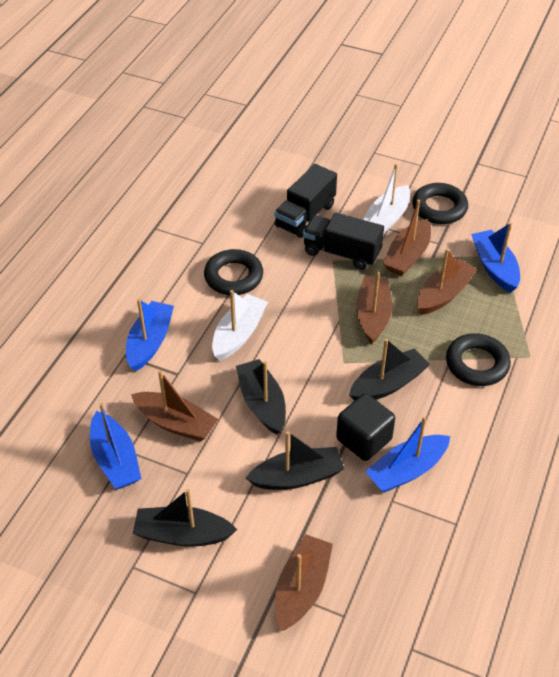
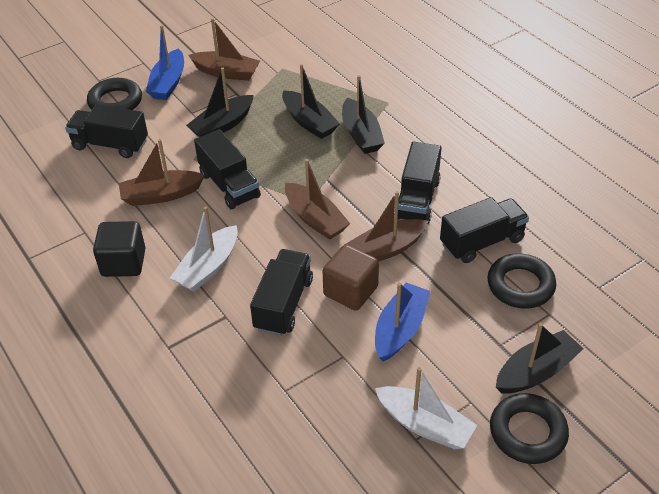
black truck: 2 -> 5
blue boat: 4 -> 2
brown boat: 5 -> 4
brown cube: 0 -> 1

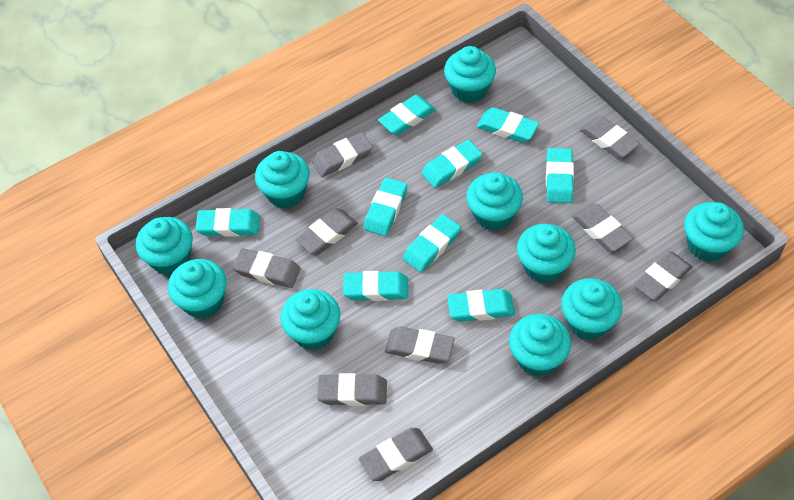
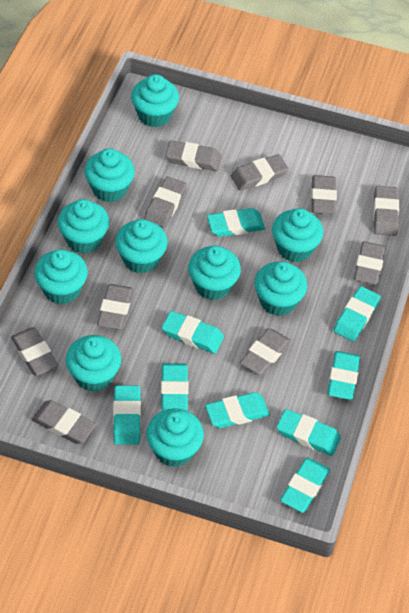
grey eraser: 9 -> 10

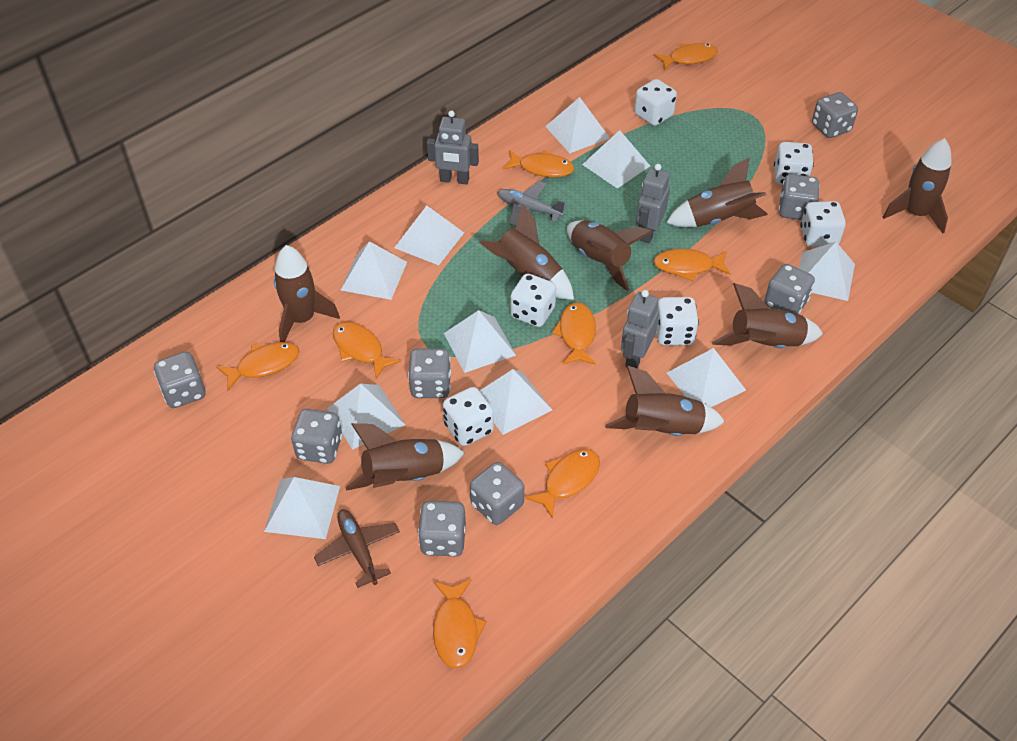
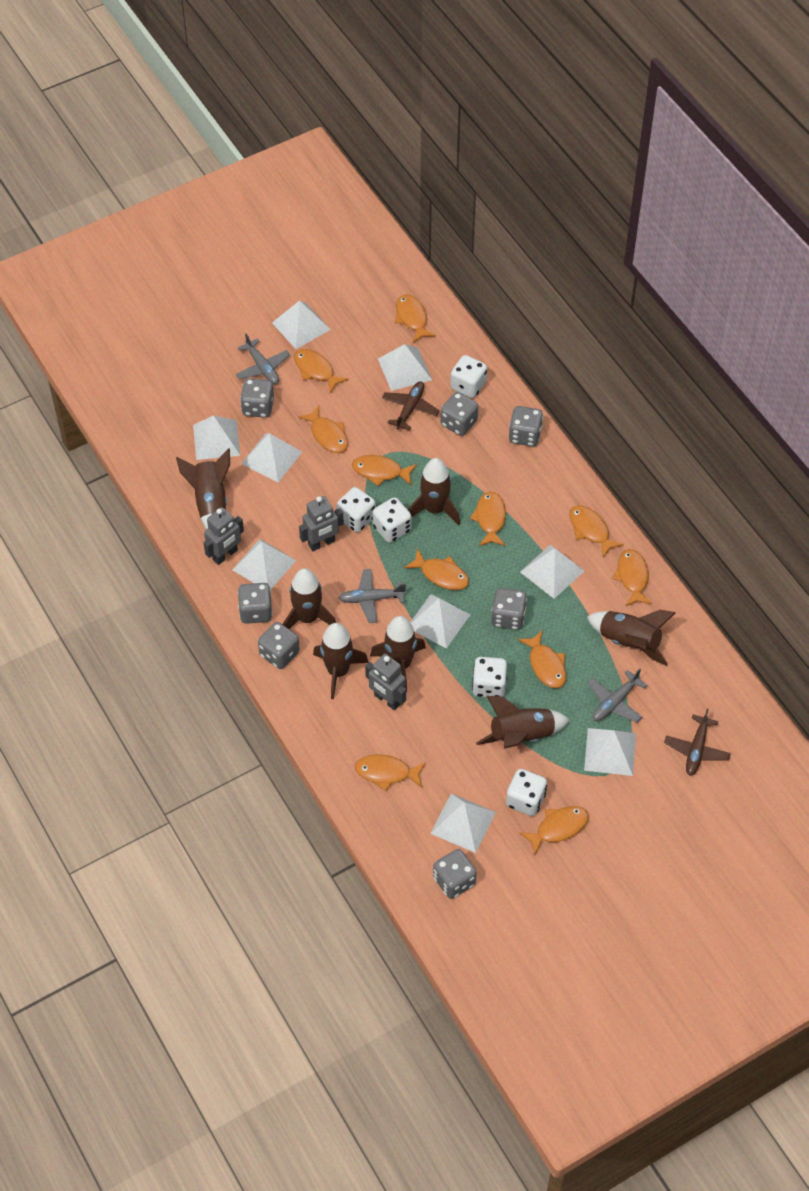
brown plane: 1 -> 2
brown rocket: 8 -> 7
grey dice: 8 -> 7
grey plane: 1 -> 3
orange fish: 8 -> 11
white dice: 6 -> 5
white pyramid: 10 -> 9

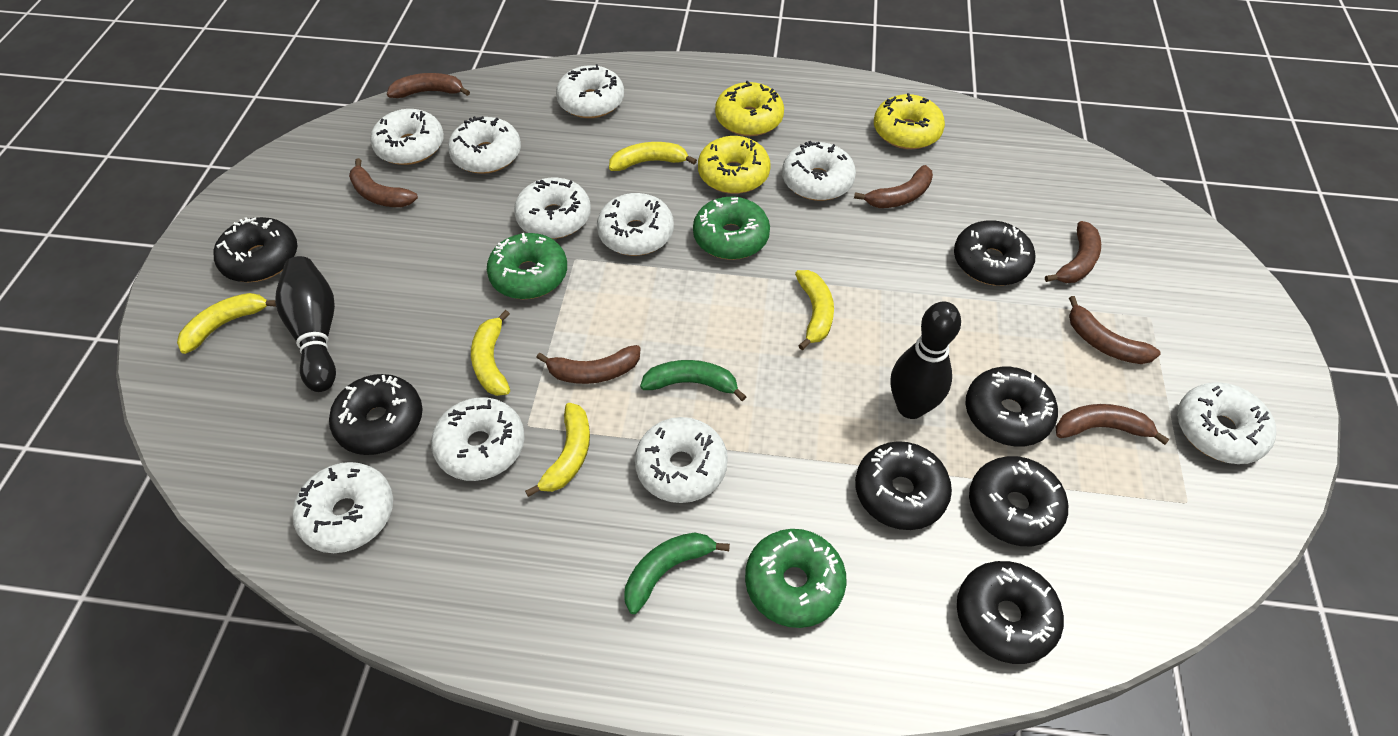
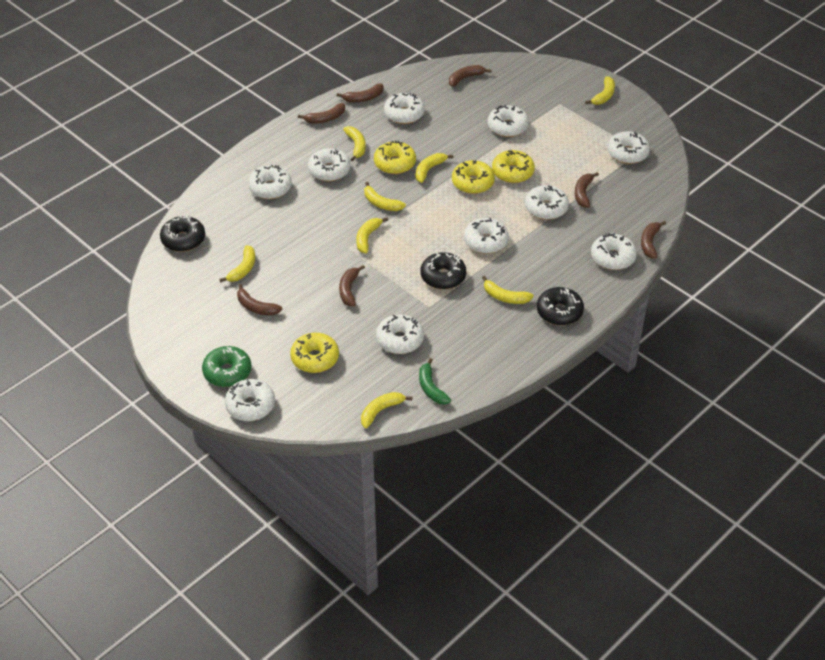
black bowling pin: 2 -> 0
black donut: 7 -> 3
green banana: 2 -> 1
green donut: 3 -> 1
yellow banana: 5 -> 8
yellow donut: 3 -> 4

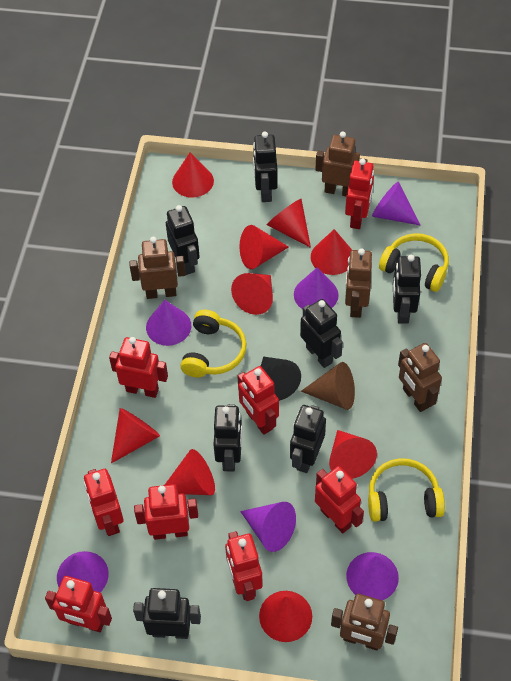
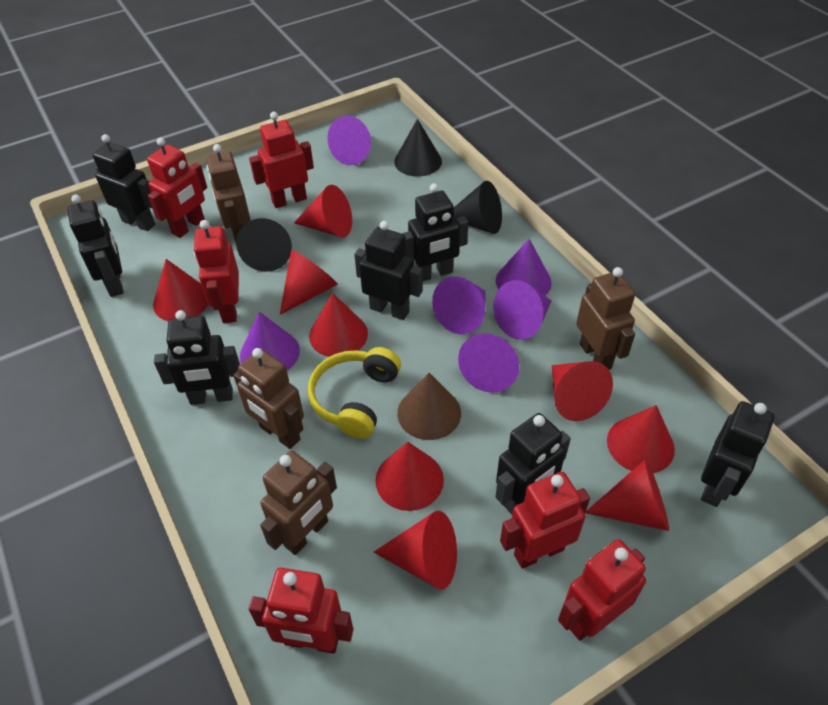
black cone: 1 -> 3
brown robot: 5 -> 4
red robot: 8 -> 6
yellow headphones: 3 -> 1

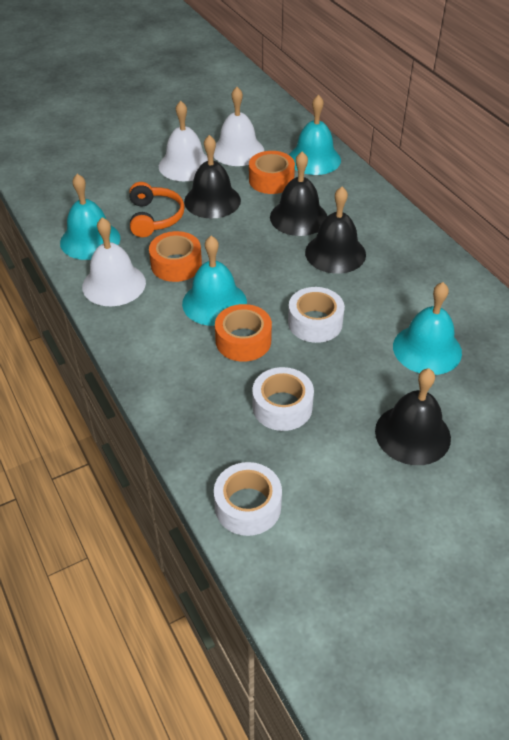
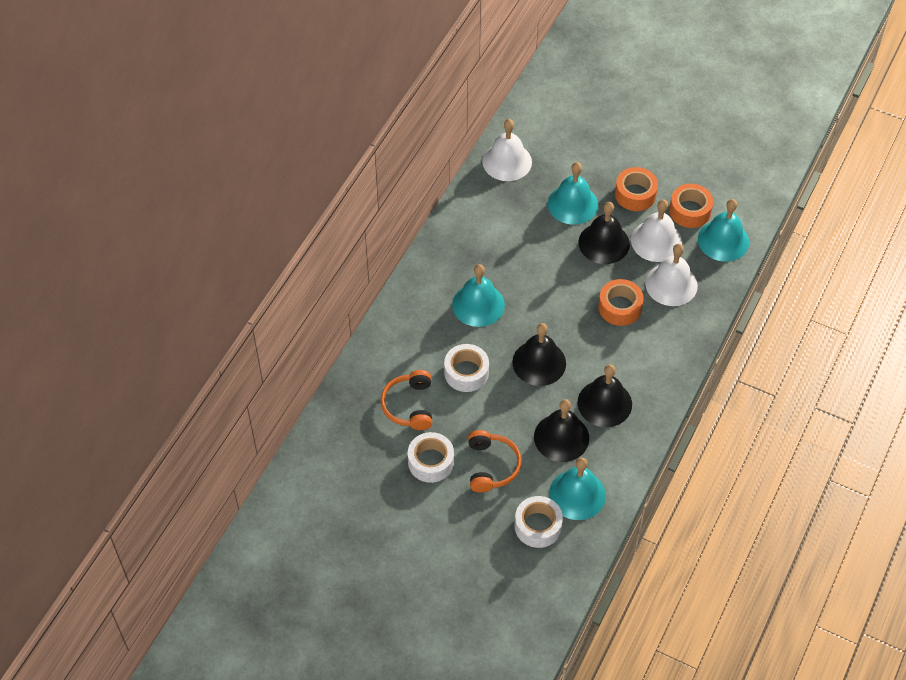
orange headphones: 1 -> 2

◆ ◆ ◆ ◆ ◆ ◆ ◆

ABOUT THIS TASK
An exact repetition of all the records above is required, excluding the pictures.

RESPONSE BELOW
black truck: 2 -> 5
blue boat: 4 -> 2
brown boat: 5 -> 4
brown cube: 0 -> 1

grey eraser: 9 -> 10

brown plane: 1 -> 2
brown rocket: 8 -> 7
grey dice: 8 -> 7
grey plane: 1 -> 3
orange fish: 8 -> 11
white dice: 6 -> 5
white pyramid: 10 -> 9

black bowling pin: 2 -> 0
black donut: 7 -> 3
green banana: 2 -> 1
green donut: 3 -> 1
yellow banana: 5 -> 8
yellow donut: 3 -> 4

black cone: 1 -> 3
brown robot: 5 -> 4
red robot: 8 -> 6
yellow headphones: 3 -> 1

orange headphones: 1 -> 2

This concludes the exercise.